Image sets with object changes:
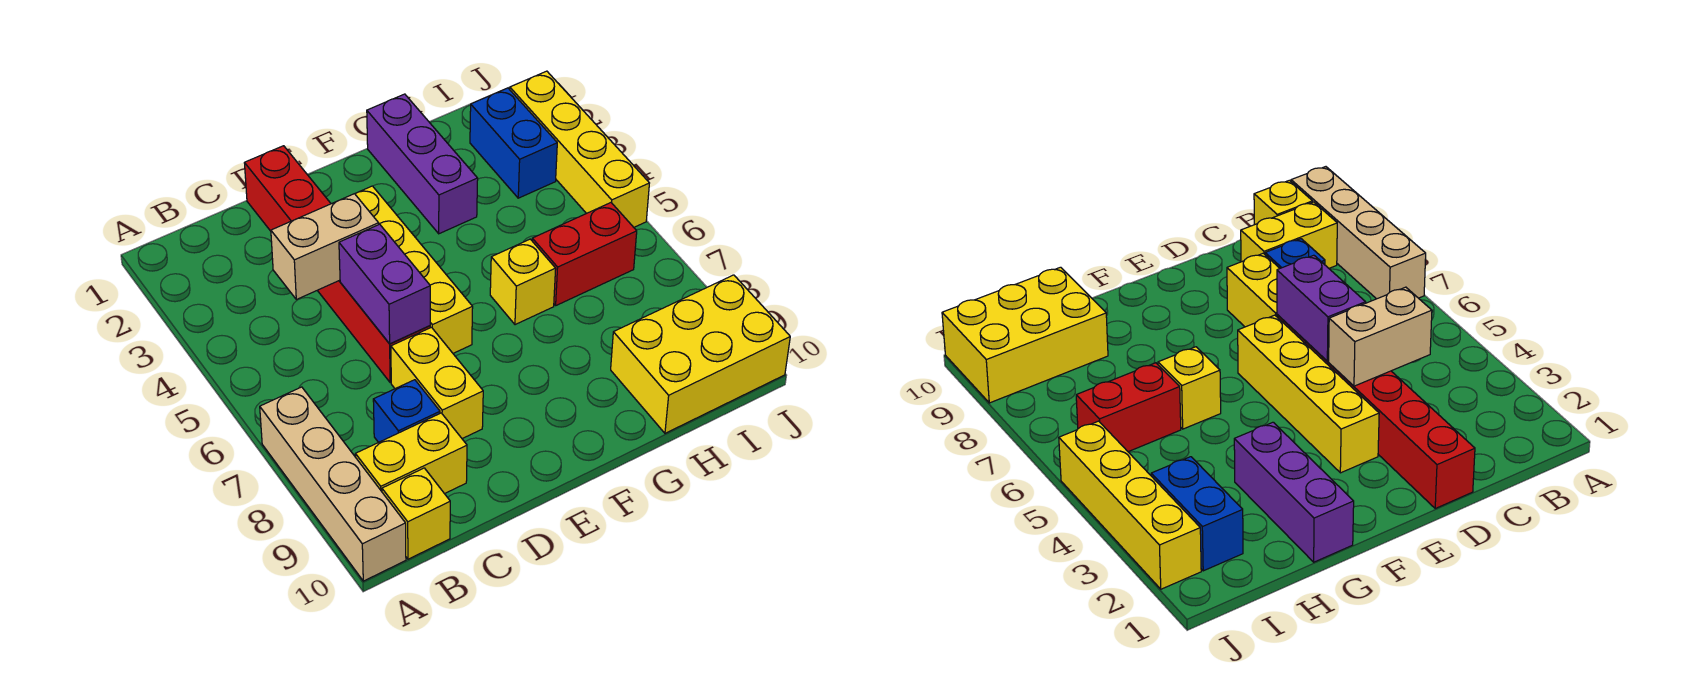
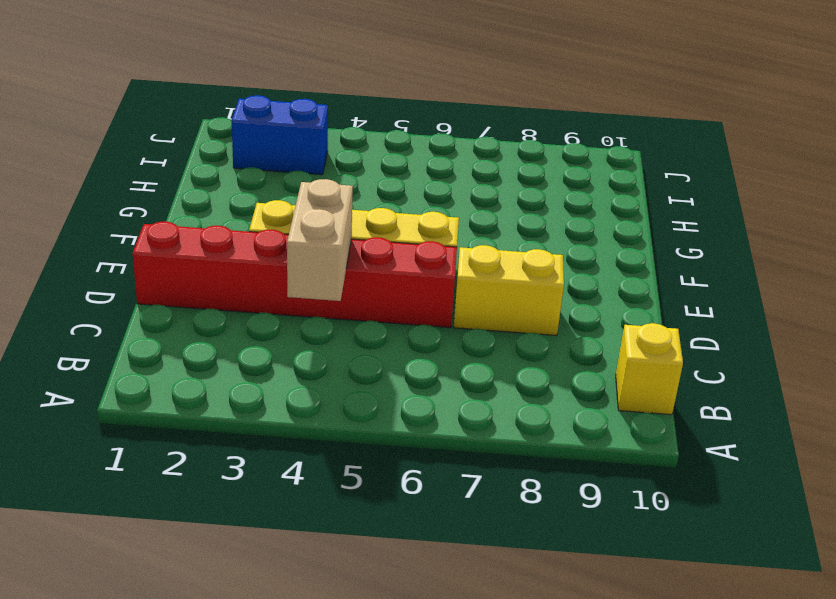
none -> tan 1x4 brick [260,387,406,581]
none -> yellow 1x2 brick [355,413,467,494]
none -> blue 1x1 brick [373,380,440,442]

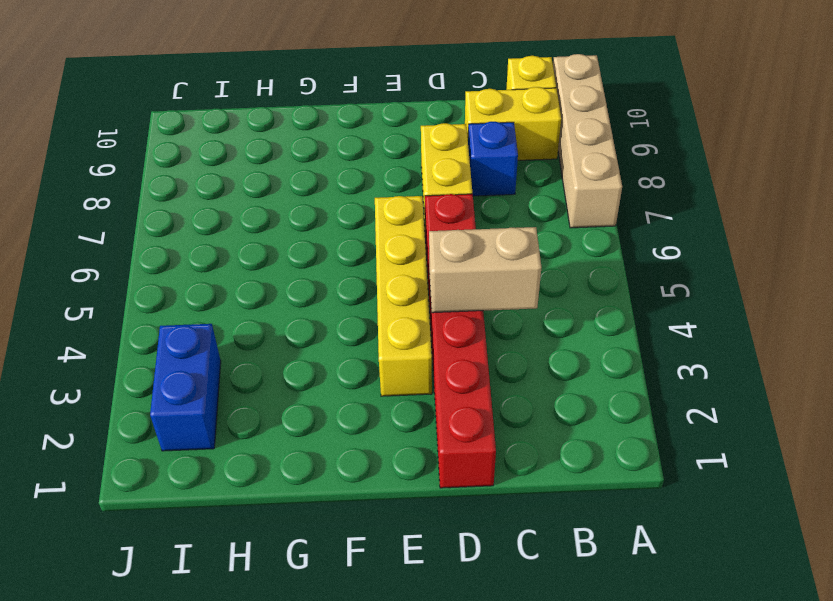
none -> purple 1x3 brick [367,94,478,234]
none -> yellow 1x1 brick [490,239,556,325]
none -> red 1x2 brick [532,203,637,305]

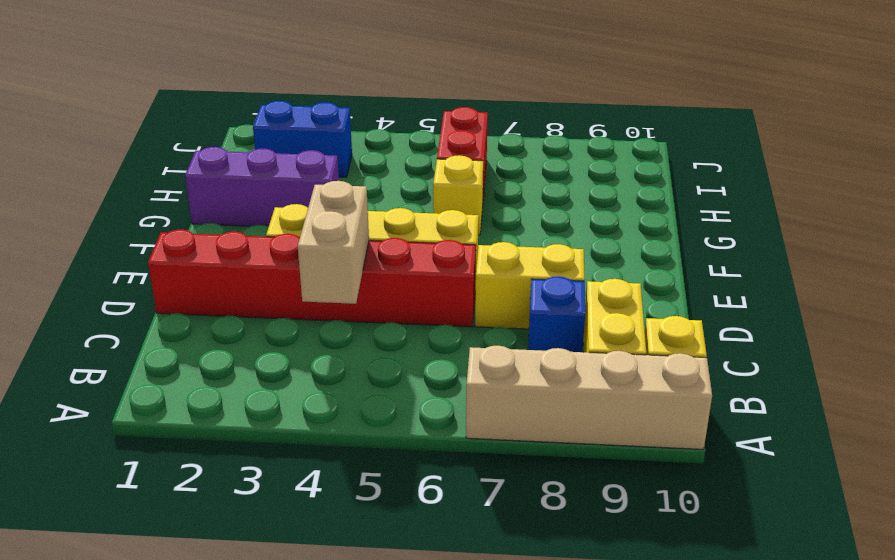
none -> yellow 2x3 brick [611,275,790,433]
none -> yellow 1x4 brick [510,71,649,227]
none -> purple 1x2 brick [339,224,430,344]

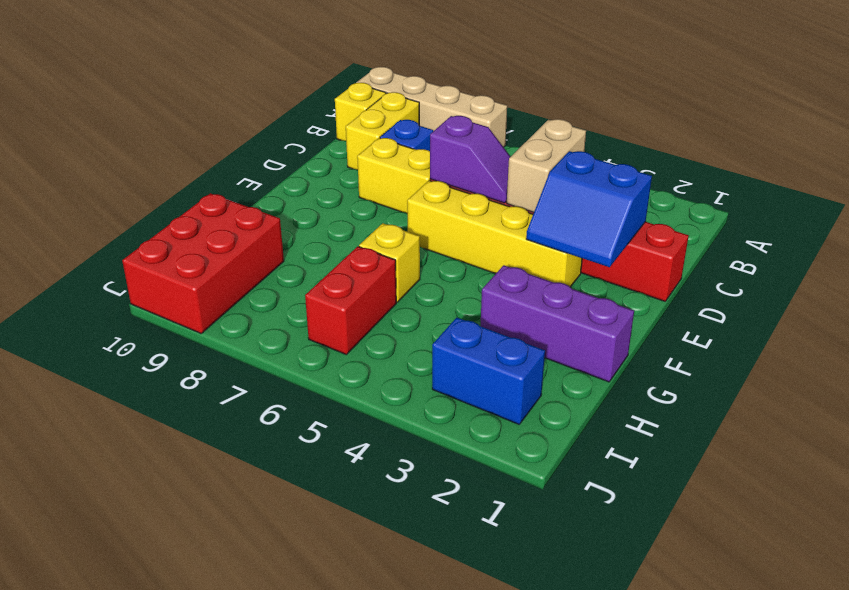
blue 2x2 slope [526,151,652,267] -> none
purple 1x2 slope [430,116,511,203] -> purple 1x2 brick [339,224,430,344]
red 2x3 brick [122,193,284,333] -> yellow 2x3 brick [611,275,790,433]
none -> yellow 1x4 brick [510,71,649,227]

PROBLEM TO SOLVE => Leaving out the pictures, repeat the data above exactly.

TASK SOLUTION =>
none -> tan 1x4 brick [260,387,406,581]
none -> yellow 1x2 brick [355,413,467,494]
none -> blue 1x1 brick [373,380,440,442]

none -> purple 1x3 brick [367,94,478,234]
none -> yellow 1x1 brick [490,239,556,325]
none -> red 1x2 brick [532,203,637,305]

none -> yellow 2x3 brick [611,275,790,433]
none -> yellow 1x4 brick [510,71,649,227]
none -> purple 1x2 brick [339,224,430,344]

blue 2x2 slope [526,151,652,267] -> none
purple 1x2 slope [430,116,511,203] -> purple 1x2 brick [339,224,430,344]
red 2x3 brick [122,193,284,333] -> yellow 2x3 brick [611,275,790,433]
none -> yellow 1x4 brick [510,71,649,227]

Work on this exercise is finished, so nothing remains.